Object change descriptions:
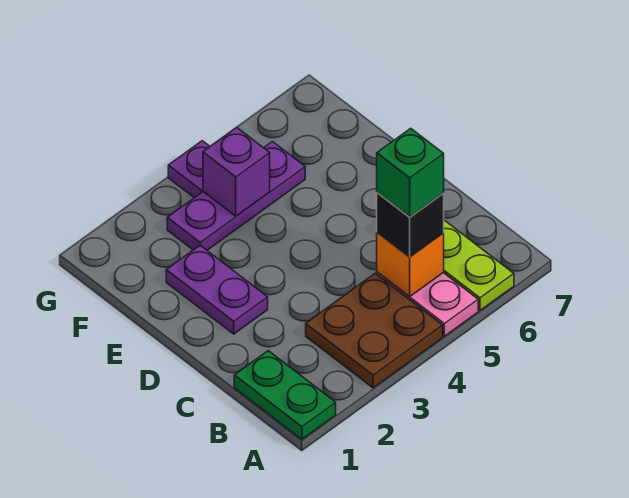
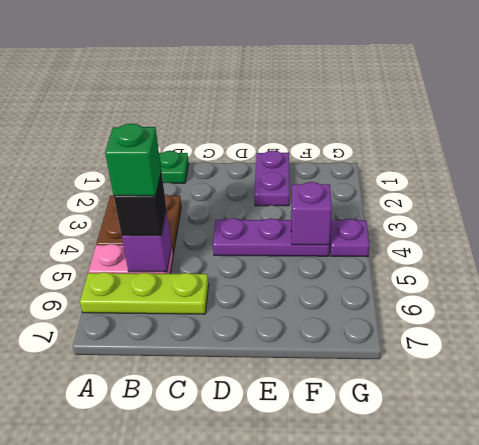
orange brick B5 level 2 -> purple brick B5 level 2
purple plate D2:E2 level 1 -> purple plate E1:E2 level 1
purple plate F3:F5 level 1 -> purple plate D4:F4 level 1

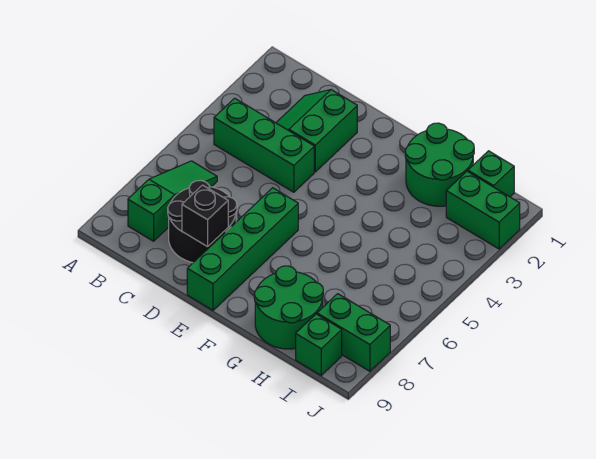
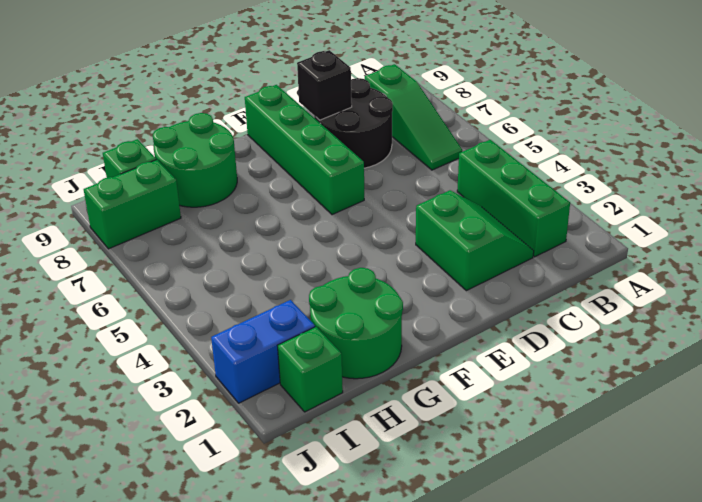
green brick B4:D4 level 1 -> green brick B2:B4 level 1
green brick I2:J2 level 1 -> blue brick I2:J2 level 1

• [GOAL OF THE EXERCISE]
From the line containing "green brick B4:D4" to the last line of the data above, copy each line exactly and add nothing.

• [EXERCISE SOLUTION]
green brick B4:D4 level 1 -> green brick B2:B4 level 1
green brick I2:J2 level 1 -> blue brick I2:J2 level 1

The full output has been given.